Exercise requirements: Write every record out again exactly as shown below.

Input data:
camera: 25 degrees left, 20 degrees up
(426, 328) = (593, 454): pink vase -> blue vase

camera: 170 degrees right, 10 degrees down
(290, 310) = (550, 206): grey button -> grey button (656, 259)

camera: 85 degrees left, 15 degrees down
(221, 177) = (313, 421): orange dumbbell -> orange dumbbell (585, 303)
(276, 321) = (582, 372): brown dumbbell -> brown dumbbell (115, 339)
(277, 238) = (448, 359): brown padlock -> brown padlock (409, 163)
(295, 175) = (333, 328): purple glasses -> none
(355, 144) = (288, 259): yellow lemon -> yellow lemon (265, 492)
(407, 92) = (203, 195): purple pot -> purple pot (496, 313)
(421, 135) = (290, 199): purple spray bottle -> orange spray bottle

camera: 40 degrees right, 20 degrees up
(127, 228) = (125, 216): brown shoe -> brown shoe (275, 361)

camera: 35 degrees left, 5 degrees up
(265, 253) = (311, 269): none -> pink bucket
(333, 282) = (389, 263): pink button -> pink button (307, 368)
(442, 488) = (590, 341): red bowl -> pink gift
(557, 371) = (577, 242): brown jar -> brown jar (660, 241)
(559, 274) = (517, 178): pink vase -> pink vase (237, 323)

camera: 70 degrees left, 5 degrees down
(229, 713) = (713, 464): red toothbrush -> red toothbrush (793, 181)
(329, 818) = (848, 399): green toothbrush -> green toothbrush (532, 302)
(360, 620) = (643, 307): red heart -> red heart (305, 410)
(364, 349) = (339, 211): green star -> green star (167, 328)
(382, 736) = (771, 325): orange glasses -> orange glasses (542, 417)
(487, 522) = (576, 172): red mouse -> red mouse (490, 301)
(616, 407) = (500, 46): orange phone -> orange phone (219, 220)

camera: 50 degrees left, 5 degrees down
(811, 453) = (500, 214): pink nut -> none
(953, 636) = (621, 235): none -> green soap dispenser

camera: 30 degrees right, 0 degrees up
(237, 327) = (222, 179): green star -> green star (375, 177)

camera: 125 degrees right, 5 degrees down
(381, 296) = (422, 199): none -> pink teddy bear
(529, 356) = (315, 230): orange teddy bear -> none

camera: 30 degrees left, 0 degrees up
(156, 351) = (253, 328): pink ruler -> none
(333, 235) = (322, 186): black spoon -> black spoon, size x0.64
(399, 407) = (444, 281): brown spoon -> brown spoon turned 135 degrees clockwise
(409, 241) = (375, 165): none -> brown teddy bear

Your response:
camera: 25 degrees left, 20 degrees up
(426, 328) = (593, 454): pink vase -> blue vase

camera: 170 degrees right, 10 degrees down
(290, 310) = (550, 206): grey button -> grey button (656, 259)

camera: 85 degrees left, 15 degrees down
(221, 177) = (313, 421): orange dumbbell -> orange dumbbell (585, 303)
(276, 321) = (582, 372): brown dumbbell -> brown dumbbell (115, 339)
(277, 238) = (448, 359): brown padlock -> brown padlock (409, 163)
(295, 175) = (333, 328): purple glasses -> none
(355, 144) = (288, 259): yellow lemon -> yellow lemon (265, 492)
(407, 92) = (203, 195): purple pot -> purple pot (496, 313)
(421, 135) = (290, 199): purple spray bottle -> orange spray bottle

camera: 40 degrees right, 20 degrees up
(127, 228) = (125, 216): brown shoe -> brown shoe (275, 361)

camera: 35 degrees left, 5 degrees up
(265, 253) = (311, 269): none -> pink bucket
(333, 282) = (389, 263): pink button -> pink button (307, 368)
(442, 488) = (590, 341): red bowl -> pink gift
(557, 371) = (577, 242): brown jar -> brown jar (660, 241)
(559, 274) = (517, 178): pink vase -> pink vase (237, 323)

camera: 70 degrees left, 5 degrees down
(229, 713) = (713, 464): red toothbrush -> red toothbrush (793, 181)
(329, 818) = (848, 399): green toothbrush -> green toothbrush (532, 302)
(360, 620) = (643, 307): red heart -> red heart (305, 410)
(364, 349) = (339, 211): green star -> green star (167, 328)
(382, 736) = (771, 325): orange glasses -> orange glasses (542, 417)
(487, 522) = (576, 172): red mouse -> red mouse (490, 301)
(616, 407) = (500, 46): orange phone -> orange phone (219, 220)

camera: 50 degrees left, 5 degrees down
(811, 453) = (500, 214): pink nut -> none
(953, 636) = (621, 235): none -> green soap dispenser

camera: 30 degrees right, 0 degrees up
(237, 327) = (222, 179): green star -> green star (375, 177)

camera: 125 degrees right, 5 degrees down
(381, 296) = (422, 199): none -> pink teddy bear
(529, 356) = (315, 230): orange teddy bear -> none

camera: 30 degrees left, 0 degrees up
(156, 351) = (253, 328): pink ruler -> none
(333, 235) = (322, 186): black spoon -> black spoon, size x0.64
(399, 407) = (444, 281): brown spoon -> brown spoon turned 135 degrees clockwise
(409, 241) = (375, 165): none -> brown teddy bear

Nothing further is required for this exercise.